WORK INSTRUCTIONS =
Say how many lines in the data below contain the word "grey", and give no other text.

Spatial reasoning data =
● ● ●

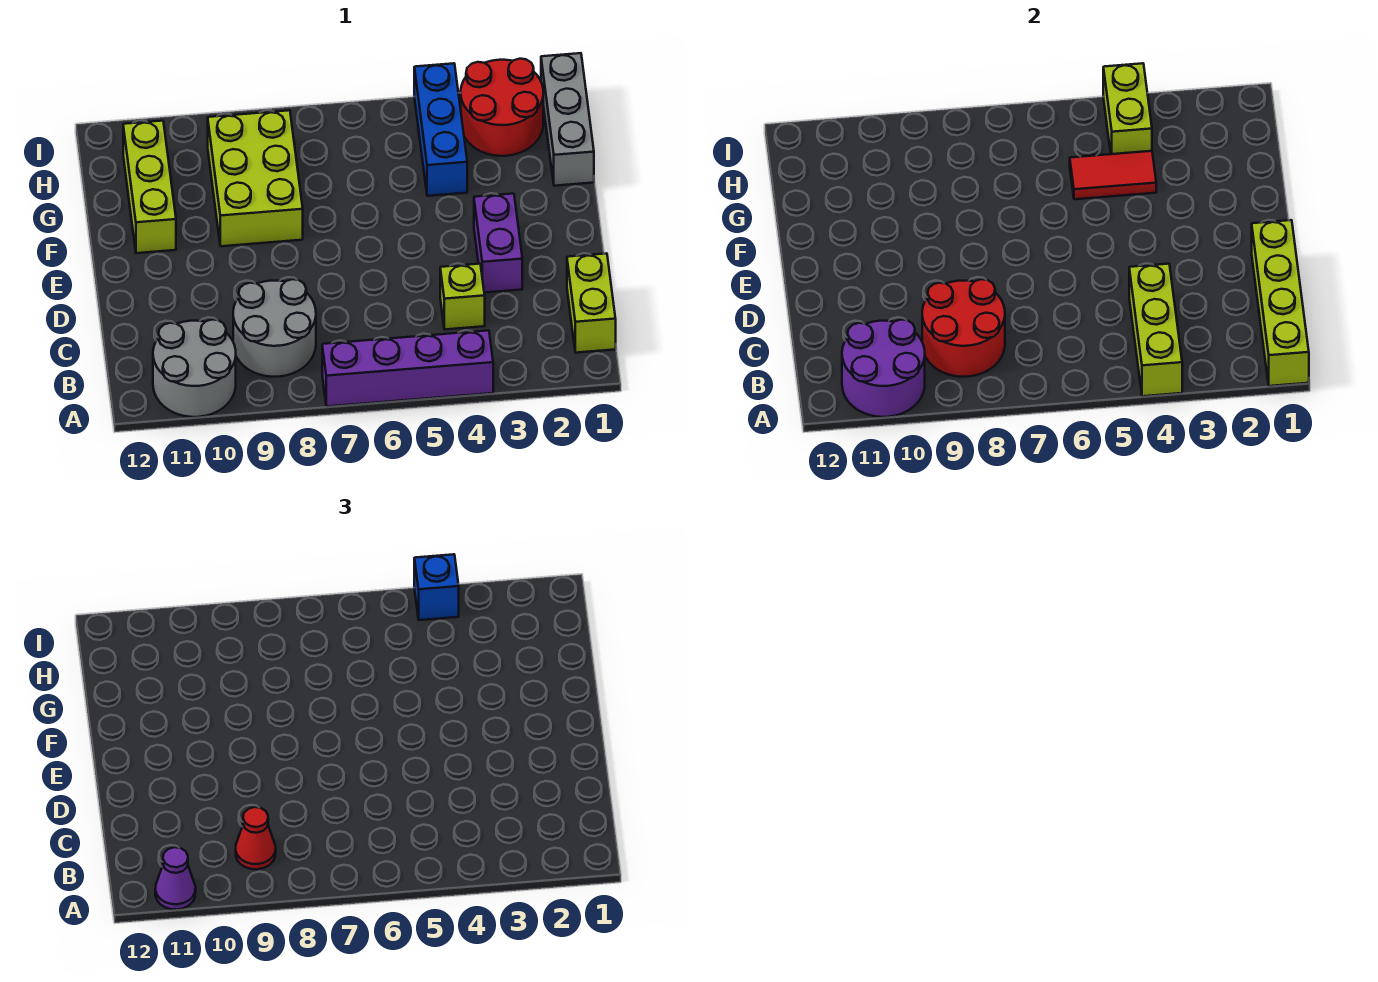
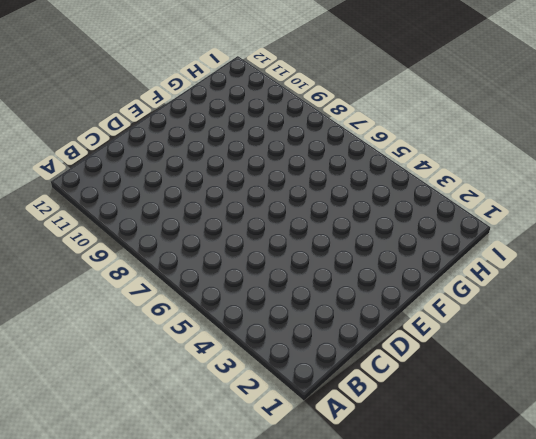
none -> purple 1x4 brick [322,330,493,406]
none -> grey 2x2 round brick [153,320,236,417]
none -> lime 1x2 brick [567,253,616,353]

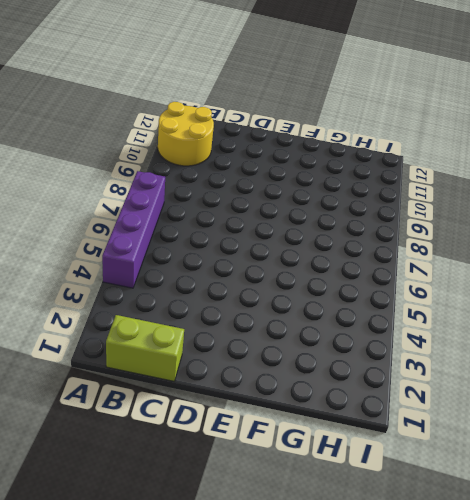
yellow 2x2 round brick [158,102,214,166] -> grey 2x2 round brick [153,320,236,417]
none -> grey 2x2 round brick [233,279,316,377]
none -> lime 1x1 brick [440,264,485,329]
none -> purple 1x2 brick [474,194,522,293]

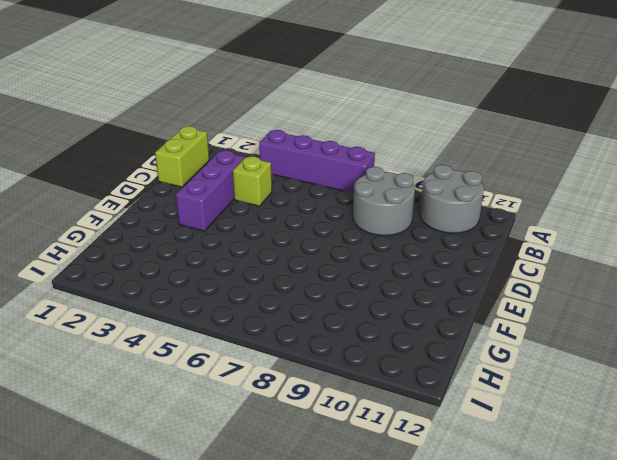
purple 1x3 brick [176,151,244,231] -> purple 1x2 brick [474,194,522,293]
none -> lime 2x3 brick [208,110,303,246]
none -> lime 1x3 brick [123,121,176,253]
none -> grey 1x3 brick [541,53,594,186]

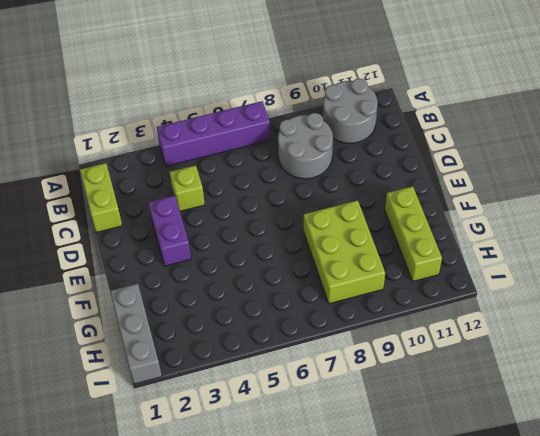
none -> blue 1x3 brick [414,63,467,196]
none -> red 2x2 round brick [461,59,543,156]
none -> lime 1x4 brick [1252,220,1309,386]

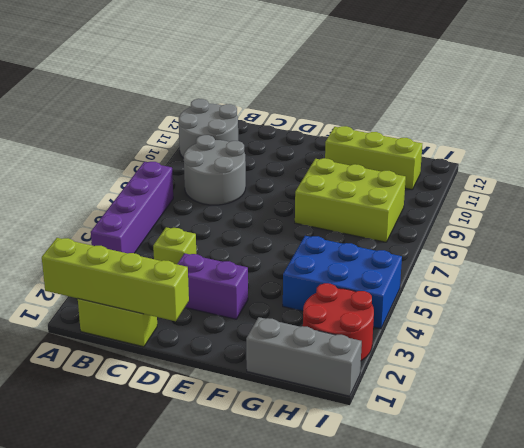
blue 2x3 brick [283,236,402,329] -> blue 1x3 brick [414,63,467,196]
none -> lime 1x3 brick [1129,264,1182,396]
none -> purple 2x2 round brick [842,320,925,417]
none -> red 2x2 round brick [922,279,1005,377]

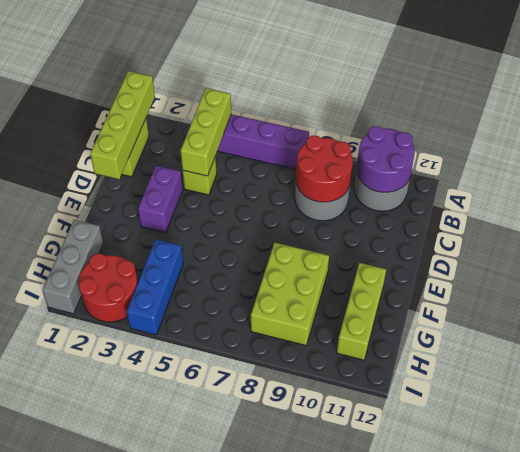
none -> red 1x2 tile [1070,151,1156,199]
none -> lime 1x2 brick [1103,63,1152,154]
none -> purple 1x1 cone [155,847,196,910]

● ● ●

REPLY =
4